Exercise prompt => Which lines in the data below contain the string "rattan", with case counting? Extract each of those lines in full.

Records for processing =>
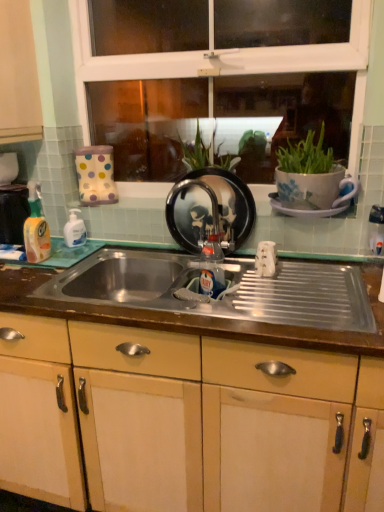
Question: Is there a large distance between white glossy bottle at left, the 2th bottle viewed from the left, and matte wood cabinet at left, the first cabinetry viewed from the top?

Choices:
 (A) no
 (B) yes

Answer: (A)

Question: Does white glossy bottle at left, the 2th bottle in the right-to-left sequence, have a greater height compared to matte wood cabinet at left, the first cabinetry viewed from the top?

Choices:
 (A) no
 (B) yes

Answer: (A)

Question: From a real-world perspective, is white glossy bottle at left, the 2th bottle viewed from the left, located beneath matte wood cabinet at left, the first cabinetry when ordered from left to right?

Choices:
 (A) yes
 (B) no

Answer: (A)

Question: Can you confirm if white glossy bottle at left, the 2th bottle in the right-to-left sequence, is positioned to the right of matte wood cabinet at left, arranged as the second cabinetry when ordered from the bottom?

Choices:
 (A) yes
 (B) no

Answer: (A)

Question: Is white glossy bottle at left, the 2th bottle viewed from the left, oriented towards matte wood cabinet at left, the first cabinetry when ordered from left to right?

Choices:
 (A) yes
 (B) no

Answer: (B)

Question: Is white glossy bottle at left, the 2th bottle in the right-to-left sequence, wider than matte wood cabinet at left, the first cabinetry when ordered from left to right?

Choices:
 (A) no
 (B) yes

Answer: (A)

Question: From the image's perspective, is matte wood cabinet at left, arranged as the second cabinetry when ordered from the bottom, located beneath white glossy bottle at left, the 2th bottle viewed from the left?

Choices:
 (A) no
 (B) yes

Answer: (A)

Question: Can you confirm if matte wood cabinet at left, arranged as the second cabinetry when ordered from the bottom, is wider than white glossy bottle at left, the 2th bottle viewed from the left?

Choices:
 (A) no
 (B) yes

Answer: (B)

Question: Is matte wood cabinet at left, the first cabinetry when ordered from left to right, placed right next to white glossy bottle at left, the 2th bottle in the right-to-left sequence?

Choices:
 (A) yes
 (B) no

Answer: (B)

Question: Could you tell me if matte wood cabinet at left, the first cabinetry when ordered from left to right, is facing white glossy bottle at left, the 2th bottle in the right-to-left sequence?

Choices:
 (A) no
 (B) yes

Answer: (A)

Question: Is matte wood cabinet at left, arranged as the second cabinetry when ordered from the bottom, surrounding white glossy bottle at left, the 2th bottle viewed from the left?

Choices:
 (A) no
 (B) yes

Answer: (A)

Question: Is matte wood cabinet at left, the first cabinetry viewed from the top, looking in the opposite direction of white glossy bottle at left, the 2th bottle viewed from the left?

Choices:
 (A) yes
 (B) no

Answer: (B)

Question: Considering the relative sizes of yellow translucent liquid at left, placed as the first bottle when sorted from left to right, and metallic stainless steel sink at center in the image provided, is yellow translucent liquid at left, placed as the first bottle when sorted from left to right, thinner than metallic stainless steel sink at center?

Choices:
 (A) yes
 (B) no

Answer: (A)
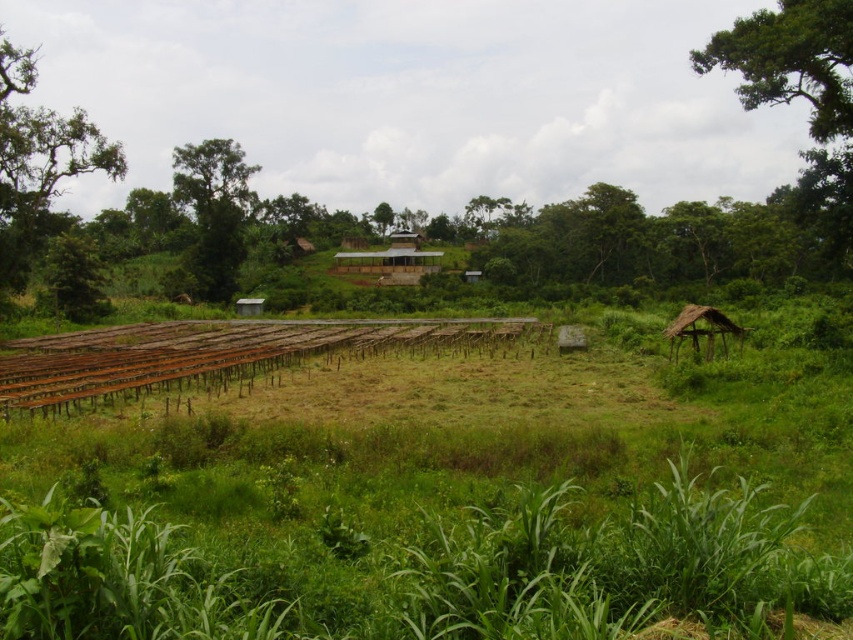
Question: Does rusty metal train track at center appear on the left side of green leafy tree at upper left?

Choices:
 (A) yes
 (B) no

Answer: (B)

Question: Which object is positioned closest to the green leafy tree at upper left?

Choices:
 (A) green leafy tree at left
 (B) thatched straw hut at right

Answer: (A)

Question: Is green leafy tree at left to the left of green leafy tree at upper left from the viewer's perspective?

Choices:
 (A) no
 (B) yes

Answer: (A)

Question: Which of the following is the closest to the observer?

Choices:
 (A) (16, 362)
 (B) (351, 266)
 (C) (22, 193)
 (D) (683, 323)

Answer: (D)

Question: Based on their relative distances, which object is farther from the green leafy tree at left?

Choices:
 (A) brown thatched hut at center
 (B) thatched straw hut at right

Answer: (A)

Question: Is the position of green leafy tree at upper right more distant than that of thatched straw hut at right?

Choices:
 (A) yes
 (B) no

Answer: (B)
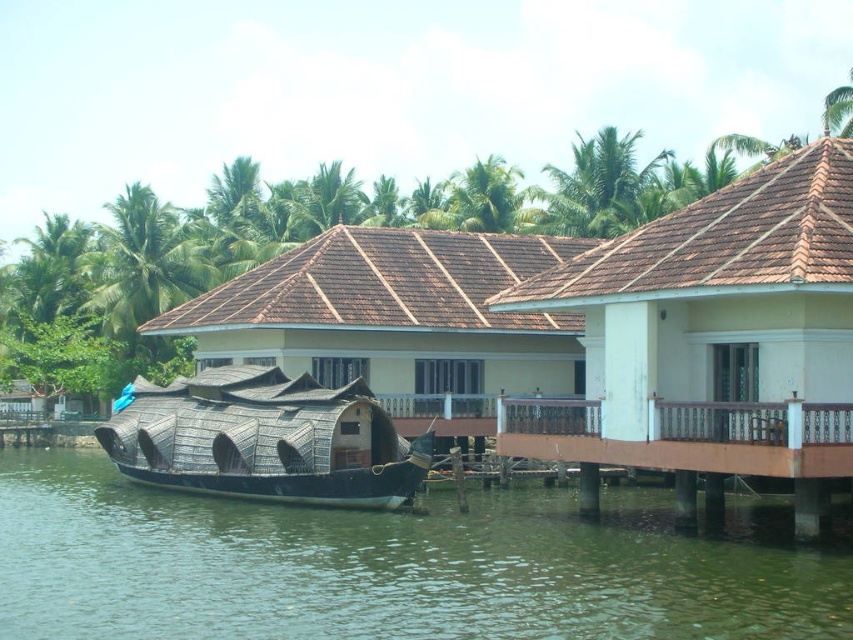
Can you confirm if green water at lower left is positioned to the right of rattan-thatched hut at center?

Incorrect, green water at lower left is not on the right side of rattan-thatched hut at center.

Does green water at lower left appear under rattan-thatched hut at center?

Yes.

I want to click on green water at lower left, so click(x=393, y=566).

Identify the location of green water at lower left. (393, 566).

Is green water at lower left bigger than white painted wood house at center?

Actually, green water at lower left might be smaller than white painted wood house at center.

Where is `green water at lower left`? green water at lower left is located at coordinates (393, 566).

Consider the image. Can you confirm if rattan-thatched hut at center is thinner than black woven boat at center?

In fact, rattan-thatched hut at center might be wider than black woven boat at center.

In the scene shown: Is the position of rattan-thatched hut at center more distant than that of black woven boat at center?

Yes, rattan-thatched hut at center is further from the viewer.

Does point (347, 342) lie in front of point (207, 435)?

No, it is not.

Image resolution: width=853 pixels, height=640 pixels. I want to click on rattan-thatched hut at center, so click(396, 321).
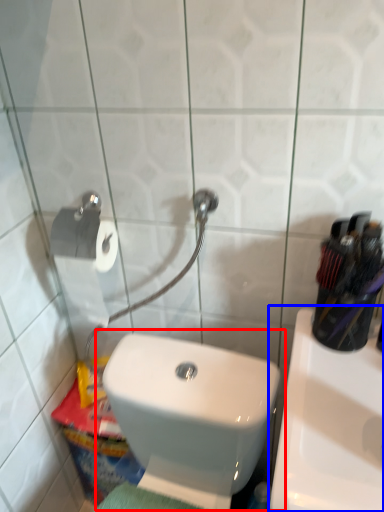
Question: Among these objects, which one is farthest to the camera, toilet (highlighted by a red box) or sink (highlighted by a blue box)?

Choices:
 (A) toilet
 (B) sink

Answer: (B)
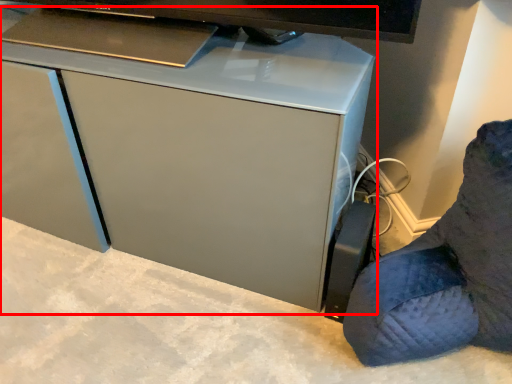
Question: From the image's perspective, where is computer desk (annotated by the red box) located relative to furniture?

Choices:
 (A) above
 (B) below

Answer: (A)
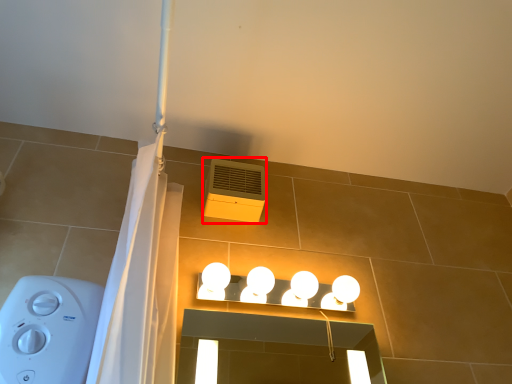
Question: From the image's perspective, considering the relative positions of air conditioning (annotated by the red box) and lamp in the image provided, where is air conditioning (annotated by the red box) located with respect to the staircase?

Choices:
 (A) above
 (B) below

Answer: (A)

Written response =>
Can you confirm if green water at lower left is positioned to the right of rattan-thatched hut at center?
Incorrect, green water at lower left is not on the right side of rattan-thatched hut at center.
Does green water at lower left appear under rattan-thatched hut at center?
Consider the image. Can you confirm if rattan-thatched hut at center is thinner than black woven boat at center?
In fact, rattan-thatched hut at center might be wider than black woven boat at center.
In the scene shown: Is the position of rattan-thatched hut at center more distant than that of black woven boat at center?
Yes, rattan-thatched hut at center is further from the viewer.
Image resolution: width=853 pixels, height=640 pixels. I want to click on rattan-thatched hut at center, so click(396, 321).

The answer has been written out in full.